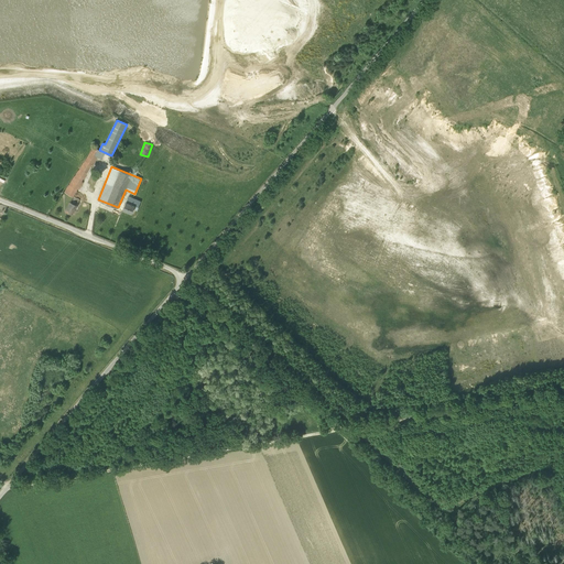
[(77,205),(79,199),(74,196),(71,202),(69,202),(65,210),(73,214),(78,205),(77,205)]
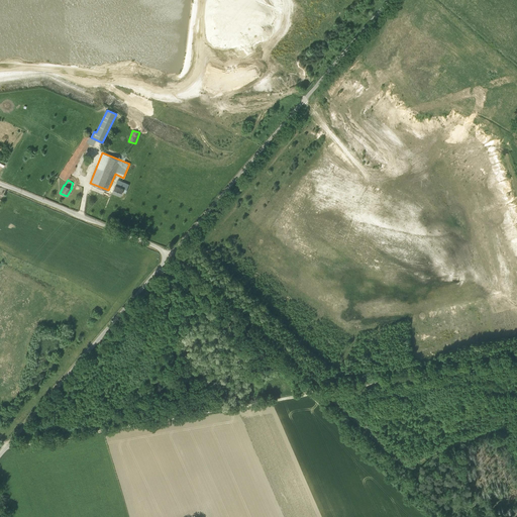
[(125,192),(129,185),(118,180),(113,192),(121,195),(122,191),(125,192)]
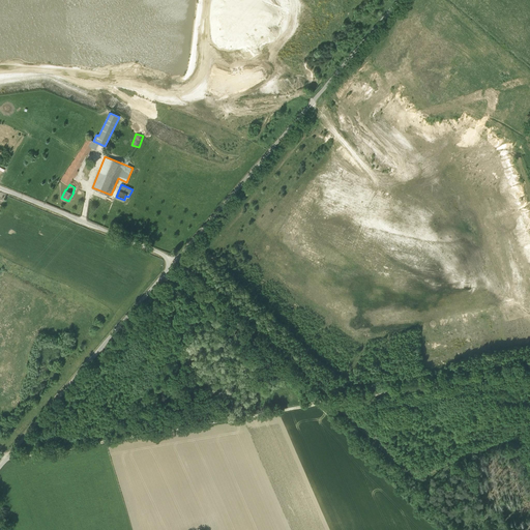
All buildings are outlined.
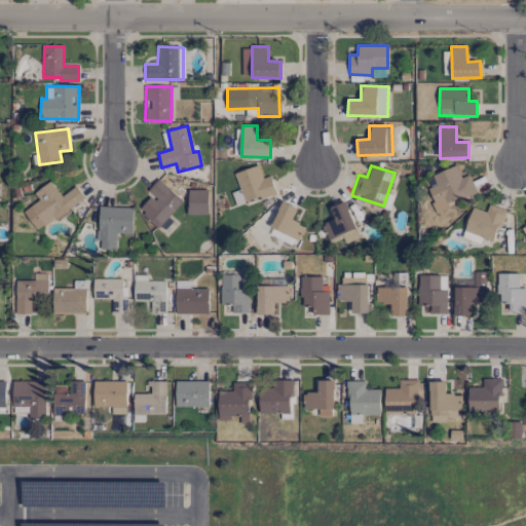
[(427,188),(438,213),(449,209),(447,203),(476,191),(470,175),(460,178),(455,165),(433,175),(437,185),(427,188)]
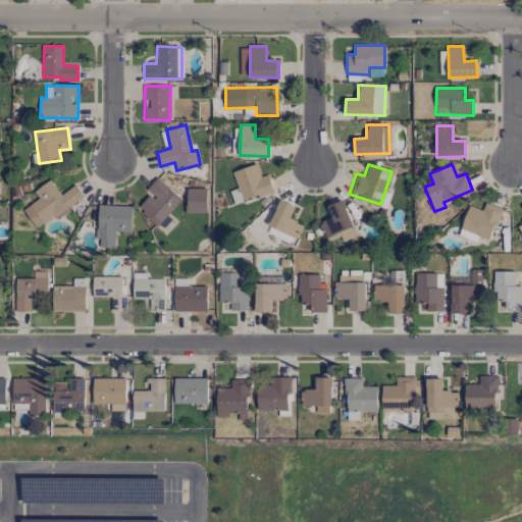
[(269,174),(260,176),(257,165),(235,170),(241,201),(273,193),(269,174)]
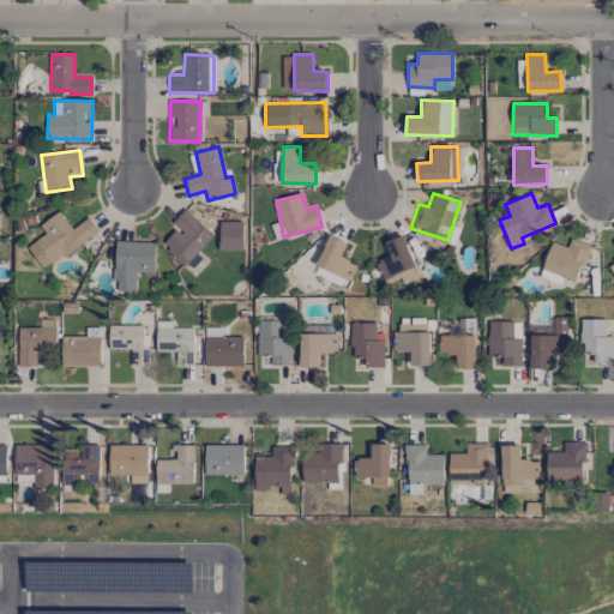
[(172,223),(176,228),(162,245),(185,265),(212,235),(185,209),(172,223)]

──────────────────────────────

Give an exact copy of the data, and omit any pictures it holds.

[(77,205),(79,199),(74,196),(71,202),(69,202),(65,210),(73,214),(78,205),(77,205)]
[(125,192),(129,185),(118,180),(113,192),(121,195),(122,191),(125,192)]
All buildings are outlined.
[(427,188),(438,213),(449,209),(447,203),(476,191),(470,175),(460,178),(455,165),(433,175),(437,185),(427,188)]
[(269,174),(260,176),(257,165),(235,170),(241,201),(273,193),(269,174)]
[(172,223),(176,228),(162,245),(185,265),(212,235),(185,209),(172,223)]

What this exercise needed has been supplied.